■ **What is expected**
The lines to return are the one containing "(125, 358) = (117, 467): blue heart -> none" and all that follow it in the entries below, duplicated exactly and nothing else.

[Records from a dataset]
********

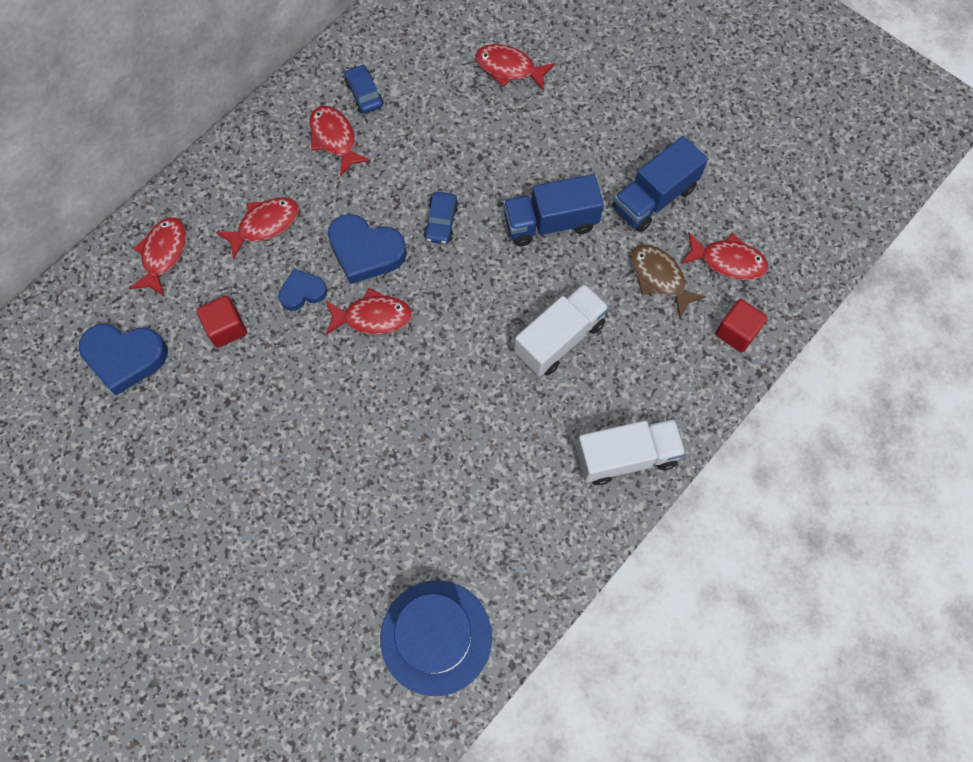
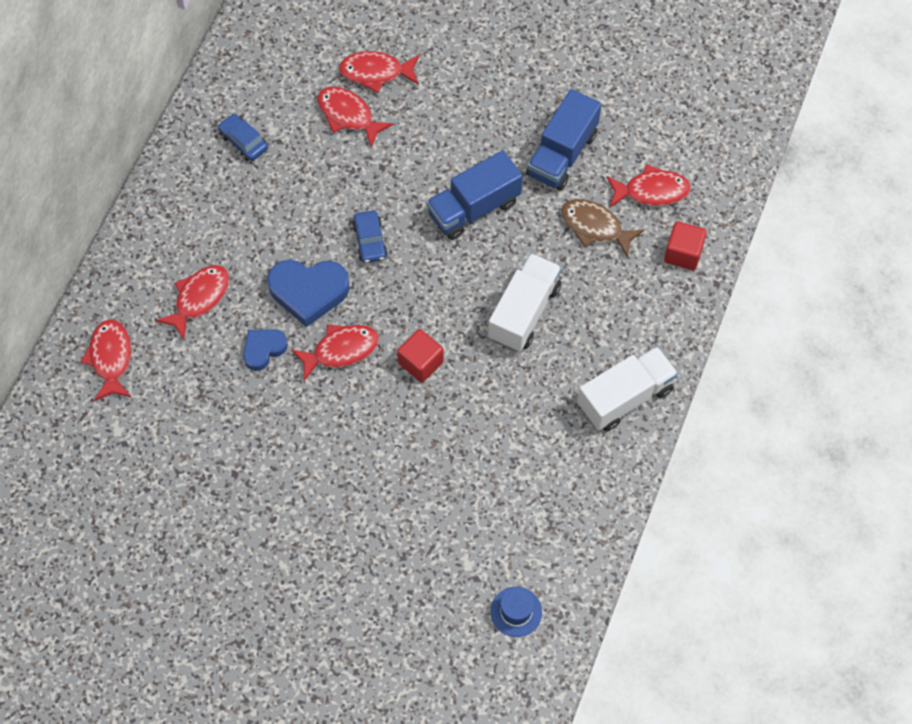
camera: 20 degrees left, 5 degrees down
(125, 358) = (117, 467): blue heart -> none
(226, 328) = (204, 407): red cube -> red cube (420, 362)
(335, 139) = (233, 194): red fish -> red fish (348, 115)
(436, 637) = (516, 611): blue hat -> blue hat, size x0.48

********

■ **Answer to this exercise**
(125, 358) = (117, 467): blue heart -> none
(226, 328) = (204, 407): red cube -> red cube (420, 362)
(335, 139) = (233, 194): red fish -> red fish (348, 115)
(436, 637) = (516, 611): blue hat -> blue hat, size x0.48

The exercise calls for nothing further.